▶ **WORK TASK**:
Transcribe only the lines of the listing below from the one holding "red strawberry: 4 -> 3" through the one holding "blue bucket: 15 -> 13", inclusive, without any change.
***
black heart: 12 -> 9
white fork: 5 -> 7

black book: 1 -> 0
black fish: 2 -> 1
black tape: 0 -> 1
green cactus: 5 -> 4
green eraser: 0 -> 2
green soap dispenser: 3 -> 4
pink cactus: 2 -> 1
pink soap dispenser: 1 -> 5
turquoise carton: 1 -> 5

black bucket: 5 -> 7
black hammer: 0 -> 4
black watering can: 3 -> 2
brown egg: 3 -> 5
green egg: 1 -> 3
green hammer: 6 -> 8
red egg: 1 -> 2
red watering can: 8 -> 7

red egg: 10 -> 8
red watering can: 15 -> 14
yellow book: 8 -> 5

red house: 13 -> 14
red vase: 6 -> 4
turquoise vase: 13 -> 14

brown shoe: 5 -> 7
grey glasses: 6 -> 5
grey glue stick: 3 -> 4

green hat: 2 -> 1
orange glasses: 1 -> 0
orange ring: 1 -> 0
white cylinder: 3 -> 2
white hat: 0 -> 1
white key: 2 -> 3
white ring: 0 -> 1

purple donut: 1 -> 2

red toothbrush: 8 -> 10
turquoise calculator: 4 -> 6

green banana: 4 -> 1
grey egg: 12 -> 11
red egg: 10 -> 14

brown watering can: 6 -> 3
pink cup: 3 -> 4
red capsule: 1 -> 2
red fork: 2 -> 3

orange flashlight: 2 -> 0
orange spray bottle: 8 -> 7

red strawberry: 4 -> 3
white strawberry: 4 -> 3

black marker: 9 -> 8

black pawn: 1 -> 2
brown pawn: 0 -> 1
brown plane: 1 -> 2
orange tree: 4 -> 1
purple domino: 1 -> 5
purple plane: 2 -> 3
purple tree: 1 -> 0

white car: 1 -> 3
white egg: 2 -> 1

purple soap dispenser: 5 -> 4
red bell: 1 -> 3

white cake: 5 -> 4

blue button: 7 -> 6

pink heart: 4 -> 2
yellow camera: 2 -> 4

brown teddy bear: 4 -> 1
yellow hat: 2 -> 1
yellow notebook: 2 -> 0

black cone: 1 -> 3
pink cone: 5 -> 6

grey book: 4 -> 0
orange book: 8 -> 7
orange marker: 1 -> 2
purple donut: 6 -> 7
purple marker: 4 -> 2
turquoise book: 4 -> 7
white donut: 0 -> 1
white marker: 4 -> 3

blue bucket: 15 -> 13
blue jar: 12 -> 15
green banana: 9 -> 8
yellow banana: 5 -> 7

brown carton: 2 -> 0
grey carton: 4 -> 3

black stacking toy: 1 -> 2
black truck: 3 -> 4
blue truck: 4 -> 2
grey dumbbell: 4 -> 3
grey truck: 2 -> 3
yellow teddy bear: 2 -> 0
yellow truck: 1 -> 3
***
▶ **YOUR SOLUTION**:
red strawberry: 4 -> 3
white strawberry: 4 -> 3

black marker: 9 -> 8

black pawn: 1 -> 2
brown pawn: 0 -> 1
brown plane: 1 -> 2
orange tree: 4 -> 1
purple domino: 1 -> 5
purple plane: 2 -> 3
purple tree: 1 -> 0

white car: 1 -> 3
white egg: 2 -> 1

purple soap dispenser: 5 -> 4
red bell: 1 -> 3

white cake: 5 -> 4

blue button: 7 -> 6

pink heart: 4 -> 2
yellow camera: 2 -> 4

brown teddy bear: 4 -> 1
yellow hat: 2 -> 1
yellow notebook: 2 -> 0

black cone: 1 -> 3
pink cone: 5 -> 6

grey book: 4 -> 0
orange book: 8 -> 7
orange marker: 1 -> 2
purple donut: 6 -> 7
purple marker: 4 -> 2
turquoise book: 4 -> 7
white donut: 0 -> 1
white marker: 4 -> 3

blue bucket: 15 -> 13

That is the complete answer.